─── Record excerpts

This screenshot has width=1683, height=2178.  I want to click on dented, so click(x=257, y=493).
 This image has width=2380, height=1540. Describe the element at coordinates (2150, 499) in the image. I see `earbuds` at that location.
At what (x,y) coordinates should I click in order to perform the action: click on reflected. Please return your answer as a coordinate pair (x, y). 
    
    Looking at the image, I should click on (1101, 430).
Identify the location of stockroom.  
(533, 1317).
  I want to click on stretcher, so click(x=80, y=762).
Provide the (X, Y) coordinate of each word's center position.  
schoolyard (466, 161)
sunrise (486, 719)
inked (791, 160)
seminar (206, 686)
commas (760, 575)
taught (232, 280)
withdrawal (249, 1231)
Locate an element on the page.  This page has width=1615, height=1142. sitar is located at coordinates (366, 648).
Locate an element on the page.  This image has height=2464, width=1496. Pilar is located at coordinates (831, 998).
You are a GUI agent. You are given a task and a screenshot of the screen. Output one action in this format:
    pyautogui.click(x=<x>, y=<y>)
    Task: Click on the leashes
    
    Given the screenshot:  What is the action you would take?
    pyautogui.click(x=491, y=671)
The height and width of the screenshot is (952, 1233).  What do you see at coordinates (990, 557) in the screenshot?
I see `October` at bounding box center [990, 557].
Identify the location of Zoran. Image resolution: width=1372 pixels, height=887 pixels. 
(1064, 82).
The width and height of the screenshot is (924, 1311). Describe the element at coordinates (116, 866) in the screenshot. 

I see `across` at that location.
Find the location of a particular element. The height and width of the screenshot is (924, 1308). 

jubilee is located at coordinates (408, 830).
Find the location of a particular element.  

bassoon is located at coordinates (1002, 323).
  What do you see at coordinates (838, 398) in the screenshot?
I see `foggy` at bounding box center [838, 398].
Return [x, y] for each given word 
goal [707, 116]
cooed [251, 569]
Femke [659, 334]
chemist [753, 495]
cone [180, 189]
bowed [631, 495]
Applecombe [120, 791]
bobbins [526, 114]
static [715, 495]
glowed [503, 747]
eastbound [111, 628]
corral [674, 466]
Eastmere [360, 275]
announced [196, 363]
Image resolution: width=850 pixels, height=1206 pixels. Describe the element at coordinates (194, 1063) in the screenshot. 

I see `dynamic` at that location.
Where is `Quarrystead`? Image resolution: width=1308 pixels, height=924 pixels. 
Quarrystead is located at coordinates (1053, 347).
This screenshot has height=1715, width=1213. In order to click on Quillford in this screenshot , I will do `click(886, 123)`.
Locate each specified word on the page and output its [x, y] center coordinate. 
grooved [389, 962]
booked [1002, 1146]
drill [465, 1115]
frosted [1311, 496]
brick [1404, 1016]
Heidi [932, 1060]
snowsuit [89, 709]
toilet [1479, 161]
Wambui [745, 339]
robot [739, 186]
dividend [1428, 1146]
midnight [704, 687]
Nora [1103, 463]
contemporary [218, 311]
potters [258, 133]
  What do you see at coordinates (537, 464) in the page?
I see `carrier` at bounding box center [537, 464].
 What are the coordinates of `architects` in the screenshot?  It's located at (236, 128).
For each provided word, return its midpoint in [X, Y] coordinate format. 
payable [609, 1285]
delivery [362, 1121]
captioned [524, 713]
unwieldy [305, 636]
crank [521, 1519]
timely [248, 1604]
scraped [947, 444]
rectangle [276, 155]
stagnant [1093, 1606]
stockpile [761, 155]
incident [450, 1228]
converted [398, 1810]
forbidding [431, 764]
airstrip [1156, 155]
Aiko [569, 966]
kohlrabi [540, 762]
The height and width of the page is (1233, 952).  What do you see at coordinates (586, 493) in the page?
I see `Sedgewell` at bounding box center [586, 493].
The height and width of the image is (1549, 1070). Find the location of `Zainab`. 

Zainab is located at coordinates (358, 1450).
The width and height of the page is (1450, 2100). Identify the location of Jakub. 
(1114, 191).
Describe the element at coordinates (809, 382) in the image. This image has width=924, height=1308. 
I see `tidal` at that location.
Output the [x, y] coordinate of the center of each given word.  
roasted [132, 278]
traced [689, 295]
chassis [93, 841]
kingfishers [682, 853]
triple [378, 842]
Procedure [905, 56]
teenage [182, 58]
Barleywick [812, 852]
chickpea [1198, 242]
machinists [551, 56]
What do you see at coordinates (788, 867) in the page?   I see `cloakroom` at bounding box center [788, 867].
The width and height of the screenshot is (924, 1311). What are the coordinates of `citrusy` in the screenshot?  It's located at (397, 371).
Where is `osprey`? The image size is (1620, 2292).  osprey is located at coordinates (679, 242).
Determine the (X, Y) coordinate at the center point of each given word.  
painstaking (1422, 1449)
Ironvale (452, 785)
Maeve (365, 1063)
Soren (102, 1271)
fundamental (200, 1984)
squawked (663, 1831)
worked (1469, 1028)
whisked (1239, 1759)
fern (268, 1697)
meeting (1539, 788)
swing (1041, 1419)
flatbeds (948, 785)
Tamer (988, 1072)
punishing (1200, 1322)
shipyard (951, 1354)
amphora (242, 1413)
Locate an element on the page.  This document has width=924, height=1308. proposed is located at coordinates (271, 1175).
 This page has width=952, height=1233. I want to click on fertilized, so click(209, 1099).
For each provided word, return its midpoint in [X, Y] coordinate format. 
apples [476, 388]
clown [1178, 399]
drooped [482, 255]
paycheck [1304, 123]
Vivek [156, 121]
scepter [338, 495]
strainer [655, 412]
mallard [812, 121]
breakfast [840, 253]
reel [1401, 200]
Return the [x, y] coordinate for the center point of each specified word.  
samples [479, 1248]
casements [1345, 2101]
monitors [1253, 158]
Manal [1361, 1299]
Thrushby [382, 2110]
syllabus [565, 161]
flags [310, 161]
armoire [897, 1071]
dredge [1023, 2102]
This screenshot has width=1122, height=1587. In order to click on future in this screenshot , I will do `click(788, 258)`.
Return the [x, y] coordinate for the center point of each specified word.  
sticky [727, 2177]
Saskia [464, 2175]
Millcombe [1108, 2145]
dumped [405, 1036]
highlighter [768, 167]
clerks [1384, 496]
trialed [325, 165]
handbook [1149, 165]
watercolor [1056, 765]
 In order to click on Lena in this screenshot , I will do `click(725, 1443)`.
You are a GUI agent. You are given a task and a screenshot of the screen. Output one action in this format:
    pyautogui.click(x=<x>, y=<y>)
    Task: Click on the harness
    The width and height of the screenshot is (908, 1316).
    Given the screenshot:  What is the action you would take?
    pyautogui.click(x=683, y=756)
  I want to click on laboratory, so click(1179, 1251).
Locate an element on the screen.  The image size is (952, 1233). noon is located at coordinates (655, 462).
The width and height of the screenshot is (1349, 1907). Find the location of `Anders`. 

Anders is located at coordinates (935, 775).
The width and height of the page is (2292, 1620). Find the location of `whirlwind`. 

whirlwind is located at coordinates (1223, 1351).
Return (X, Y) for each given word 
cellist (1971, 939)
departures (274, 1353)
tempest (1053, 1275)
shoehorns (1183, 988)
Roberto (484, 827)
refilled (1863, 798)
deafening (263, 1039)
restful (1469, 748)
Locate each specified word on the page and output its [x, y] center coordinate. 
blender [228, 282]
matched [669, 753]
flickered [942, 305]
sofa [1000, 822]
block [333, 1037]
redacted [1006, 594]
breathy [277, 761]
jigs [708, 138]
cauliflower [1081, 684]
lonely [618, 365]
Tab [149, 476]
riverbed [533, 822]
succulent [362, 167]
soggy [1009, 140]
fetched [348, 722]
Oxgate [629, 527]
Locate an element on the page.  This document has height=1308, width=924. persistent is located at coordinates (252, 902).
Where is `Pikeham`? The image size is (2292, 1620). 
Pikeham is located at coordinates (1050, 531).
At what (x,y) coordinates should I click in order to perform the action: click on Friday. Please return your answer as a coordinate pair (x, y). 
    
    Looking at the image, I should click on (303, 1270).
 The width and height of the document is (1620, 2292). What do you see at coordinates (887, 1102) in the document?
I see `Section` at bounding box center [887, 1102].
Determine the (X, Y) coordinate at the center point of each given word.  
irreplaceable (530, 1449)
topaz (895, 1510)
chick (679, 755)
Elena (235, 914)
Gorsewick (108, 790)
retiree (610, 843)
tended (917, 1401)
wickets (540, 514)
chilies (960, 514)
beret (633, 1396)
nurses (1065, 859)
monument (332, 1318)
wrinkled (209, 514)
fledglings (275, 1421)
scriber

──────

Repeat word for word the stretch of the records from the line containing "Elena (235, 914)" through the end of the records.

Elena (235, 914)
Gorsewick (108, 790)
retiree (610, 843)
tended (917, 1401)
wickets (540, 514)
chilies (960, 514)
beret (633, 1396)
nurses (1065, 859)
monument (332, 1318)
wrinkled (209, 514)
fledglings (275, 1421)
scriber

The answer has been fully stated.